▶ [What is required] Go to the line below containing "150 degrees counterclockwise" and print exactly from there through the line containing "167 255 261]", both included. Print nothing else.

▶ [Data shown]
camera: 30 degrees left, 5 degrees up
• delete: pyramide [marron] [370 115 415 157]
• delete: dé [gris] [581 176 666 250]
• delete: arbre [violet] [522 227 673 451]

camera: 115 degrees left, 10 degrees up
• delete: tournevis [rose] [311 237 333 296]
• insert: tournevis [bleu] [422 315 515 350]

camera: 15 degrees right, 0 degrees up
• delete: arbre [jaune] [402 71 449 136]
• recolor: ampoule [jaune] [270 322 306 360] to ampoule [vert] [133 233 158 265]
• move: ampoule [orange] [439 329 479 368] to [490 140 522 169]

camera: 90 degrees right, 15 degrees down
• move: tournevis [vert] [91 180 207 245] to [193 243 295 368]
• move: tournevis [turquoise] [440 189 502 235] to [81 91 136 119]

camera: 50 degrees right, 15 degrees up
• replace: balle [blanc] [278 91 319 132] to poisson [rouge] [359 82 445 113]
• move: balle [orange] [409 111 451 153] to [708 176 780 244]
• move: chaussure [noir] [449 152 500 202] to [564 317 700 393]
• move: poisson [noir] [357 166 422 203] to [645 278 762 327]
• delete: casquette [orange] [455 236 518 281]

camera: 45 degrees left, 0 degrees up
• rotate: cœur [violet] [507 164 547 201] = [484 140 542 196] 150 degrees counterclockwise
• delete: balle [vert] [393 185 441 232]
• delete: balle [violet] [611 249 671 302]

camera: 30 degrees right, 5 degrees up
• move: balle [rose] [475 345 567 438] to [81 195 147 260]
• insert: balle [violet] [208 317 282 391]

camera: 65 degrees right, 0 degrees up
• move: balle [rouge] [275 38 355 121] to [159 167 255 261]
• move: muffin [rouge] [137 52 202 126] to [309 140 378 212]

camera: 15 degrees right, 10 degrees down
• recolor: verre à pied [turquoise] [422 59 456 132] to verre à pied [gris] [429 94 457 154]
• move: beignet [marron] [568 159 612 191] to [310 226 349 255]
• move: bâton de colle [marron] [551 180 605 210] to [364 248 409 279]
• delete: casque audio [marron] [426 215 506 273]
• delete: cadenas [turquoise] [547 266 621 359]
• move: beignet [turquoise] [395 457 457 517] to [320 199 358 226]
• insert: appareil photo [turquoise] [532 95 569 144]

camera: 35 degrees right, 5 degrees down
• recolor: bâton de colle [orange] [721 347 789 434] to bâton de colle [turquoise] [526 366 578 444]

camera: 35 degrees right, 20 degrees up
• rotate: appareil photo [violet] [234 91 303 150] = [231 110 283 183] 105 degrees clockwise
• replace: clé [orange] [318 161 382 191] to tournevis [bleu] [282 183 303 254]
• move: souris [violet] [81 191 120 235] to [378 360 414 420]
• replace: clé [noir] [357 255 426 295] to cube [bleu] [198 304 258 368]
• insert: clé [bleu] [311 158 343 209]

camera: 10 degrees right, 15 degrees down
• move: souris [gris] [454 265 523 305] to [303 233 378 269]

▶ [Result for this exercise]
• rotate: cœur [violet] [507 164 547 201] = [484 140 542 196] 150 degrees counterclockwise
• delete: balle [vert] [393 185 441 232]
• delete: balle [violet] [611 249 671 302]

camera: 30 degrees right, 5 degrees up
• move: balle [rose] [475 345 567 438] to [81 195 147 260]
• insert: balle [violet] [208 317 282 391]

camera: 65 degrees right, 0 degrees up
• move: balle [rouge] [275 38 355 121] to [159 167 255 261]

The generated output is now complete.